(Data items)
....................

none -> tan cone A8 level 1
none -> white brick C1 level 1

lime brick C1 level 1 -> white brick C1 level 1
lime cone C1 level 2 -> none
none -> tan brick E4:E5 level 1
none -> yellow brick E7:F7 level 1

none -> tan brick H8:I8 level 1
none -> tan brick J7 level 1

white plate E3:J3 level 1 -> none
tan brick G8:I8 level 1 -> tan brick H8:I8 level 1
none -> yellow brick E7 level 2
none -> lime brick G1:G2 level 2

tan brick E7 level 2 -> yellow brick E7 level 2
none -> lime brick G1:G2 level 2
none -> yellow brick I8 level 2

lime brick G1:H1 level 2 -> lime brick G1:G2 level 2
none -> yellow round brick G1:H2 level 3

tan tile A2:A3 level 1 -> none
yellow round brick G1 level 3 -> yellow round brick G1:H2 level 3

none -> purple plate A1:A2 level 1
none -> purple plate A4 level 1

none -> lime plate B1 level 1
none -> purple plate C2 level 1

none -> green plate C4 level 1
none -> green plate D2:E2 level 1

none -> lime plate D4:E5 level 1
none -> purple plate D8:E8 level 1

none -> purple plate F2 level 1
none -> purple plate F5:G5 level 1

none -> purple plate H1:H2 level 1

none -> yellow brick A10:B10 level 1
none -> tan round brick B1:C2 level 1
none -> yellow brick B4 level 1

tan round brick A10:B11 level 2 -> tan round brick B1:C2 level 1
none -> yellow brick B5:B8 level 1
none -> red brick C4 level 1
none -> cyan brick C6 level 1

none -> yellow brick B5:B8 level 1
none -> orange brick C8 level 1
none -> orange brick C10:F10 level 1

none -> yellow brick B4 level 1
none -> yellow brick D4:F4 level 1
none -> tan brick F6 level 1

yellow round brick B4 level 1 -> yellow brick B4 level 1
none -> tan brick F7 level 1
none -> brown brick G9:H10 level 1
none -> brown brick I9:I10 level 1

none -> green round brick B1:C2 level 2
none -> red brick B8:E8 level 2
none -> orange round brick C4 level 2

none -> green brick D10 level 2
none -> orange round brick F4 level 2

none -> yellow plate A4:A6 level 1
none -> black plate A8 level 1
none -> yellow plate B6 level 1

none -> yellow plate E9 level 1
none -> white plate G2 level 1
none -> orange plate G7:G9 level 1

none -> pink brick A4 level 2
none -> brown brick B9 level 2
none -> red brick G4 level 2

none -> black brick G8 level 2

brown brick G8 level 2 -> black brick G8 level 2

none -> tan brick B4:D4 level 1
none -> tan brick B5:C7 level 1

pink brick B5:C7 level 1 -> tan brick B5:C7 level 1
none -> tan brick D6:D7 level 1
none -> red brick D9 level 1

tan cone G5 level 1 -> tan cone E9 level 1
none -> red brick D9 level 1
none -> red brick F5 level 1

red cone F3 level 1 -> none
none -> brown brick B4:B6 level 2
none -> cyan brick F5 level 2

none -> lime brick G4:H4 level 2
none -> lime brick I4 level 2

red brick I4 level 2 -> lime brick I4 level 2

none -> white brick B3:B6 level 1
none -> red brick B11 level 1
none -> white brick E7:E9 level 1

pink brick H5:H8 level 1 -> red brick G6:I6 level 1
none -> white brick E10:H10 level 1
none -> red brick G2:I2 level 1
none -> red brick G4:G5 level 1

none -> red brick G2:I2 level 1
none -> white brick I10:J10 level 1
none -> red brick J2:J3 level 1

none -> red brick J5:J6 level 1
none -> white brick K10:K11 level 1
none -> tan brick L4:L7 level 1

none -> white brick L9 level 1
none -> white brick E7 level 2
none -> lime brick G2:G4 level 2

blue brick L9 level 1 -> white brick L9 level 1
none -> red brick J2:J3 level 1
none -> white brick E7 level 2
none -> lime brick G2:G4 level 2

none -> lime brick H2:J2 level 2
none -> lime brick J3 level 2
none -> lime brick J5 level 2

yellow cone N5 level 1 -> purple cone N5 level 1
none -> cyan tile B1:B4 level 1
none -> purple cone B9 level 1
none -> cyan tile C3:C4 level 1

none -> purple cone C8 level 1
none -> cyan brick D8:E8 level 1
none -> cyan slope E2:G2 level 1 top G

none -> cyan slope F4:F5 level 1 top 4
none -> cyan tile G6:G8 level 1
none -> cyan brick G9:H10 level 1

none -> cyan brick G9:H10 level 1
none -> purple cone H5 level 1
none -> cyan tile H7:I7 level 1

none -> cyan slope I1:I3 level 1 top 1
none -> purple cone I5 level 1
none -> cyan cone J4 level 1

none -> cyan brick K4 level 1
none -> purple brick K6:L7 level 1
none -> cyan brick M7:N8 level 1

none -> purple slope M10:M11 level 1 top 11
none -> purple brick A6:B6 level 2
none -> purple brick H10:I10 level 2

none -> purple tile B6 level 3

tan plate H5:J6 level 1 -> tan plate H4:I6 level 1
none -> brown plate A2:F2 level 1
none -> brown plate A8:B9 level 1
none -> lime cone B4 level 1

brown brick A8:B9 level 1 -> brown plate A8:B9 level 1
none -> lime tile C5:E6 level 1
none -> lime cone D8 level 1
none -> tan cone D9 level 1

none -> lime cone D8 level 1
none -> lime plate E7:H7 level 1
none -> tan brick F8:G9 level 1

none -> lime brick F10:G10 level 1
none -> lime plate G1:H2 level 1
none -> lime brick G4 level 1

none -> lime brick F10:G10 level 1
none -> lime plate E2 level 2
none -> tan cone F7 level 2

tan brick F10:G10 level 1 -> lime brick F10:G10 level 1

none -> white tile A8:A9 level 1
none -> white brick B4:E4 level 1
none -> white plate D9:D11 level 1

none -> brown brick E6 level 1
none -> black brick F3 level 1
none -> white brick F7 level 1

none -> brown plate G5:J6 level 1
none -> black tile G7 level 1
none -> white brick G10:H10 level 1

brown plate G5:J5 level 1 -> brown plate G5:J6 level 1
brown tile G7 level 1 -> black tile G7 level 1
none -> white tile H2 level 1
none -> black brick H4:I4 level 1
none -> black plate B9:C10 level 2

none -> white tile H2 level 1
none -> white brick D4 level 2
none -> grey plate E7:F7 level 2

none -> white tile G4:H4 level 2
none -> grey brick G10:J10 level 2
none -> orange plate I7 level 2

....................

- Activity
The lines above, from the start of the records through the one containing "none -> yellow round brick G1:H2 level 3", are to be printed exactly, and nothing else is to be included.

- Task result
none -> tan cone A8 level 1
none -> white brick C1 level 1

lime brick C1 level 1 -> white brick C1 level 1
lime cone C1 level 2 -> none
none -> tan brick E4:E5 level 1
none -> yellow brick E7:F7 level 1

none -> tan brick H8:I8 level 1
none -> tan brick J7 level 1

white plate E3:J3 level 1 -> none
tan brick G8:I8 level 1 -> tan brick H8:I8 level 1
none -> yellow brick E7 level 2
none -> lime brick G1:G2 level 2

tan brick E7 level 2 -> yellow brick E7 level 2
none -> lime brick G1:G2 level 2
none -> yellow brick I8 level 2

lime brick G1:H1 level 2 -> lime brick G1:G2 level 2
none -> yellow round brick G1:H2 level 3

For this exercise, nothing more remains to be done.